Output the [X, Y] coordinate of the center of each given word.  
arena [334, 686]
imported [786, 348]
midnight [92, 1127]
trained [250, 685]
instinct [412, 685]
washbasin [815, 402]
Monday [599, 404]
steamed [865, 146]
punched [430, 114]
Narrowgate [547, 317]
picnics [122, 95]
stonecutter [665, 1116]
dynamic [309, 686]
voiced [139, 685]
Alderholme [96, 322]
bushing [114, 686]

TAREFA PROPOSTA> Edite os registros acima, trocando "center" por "top-left corner" e mantendo todo o resto igual.

TAREFA CONCLUÍDA>
Output the [X, Y] coordinate of the top-left corner of each given word.  
arena [334, 686]
imported [786, 348]
midnight [92, 1127]
trained [250, 685]
instinct [412, 685]
washbasin [815, 402]
Monday [599, 404]
steamed [865, 146]
punched [430, 114]
Narrowgate [547, 317]
picnics [122, 95]
stonecutter [665, 1116]
dynamic [309, 686]
voiced [139, 685]
Alderholme [96, 322]
bushing [114, 686]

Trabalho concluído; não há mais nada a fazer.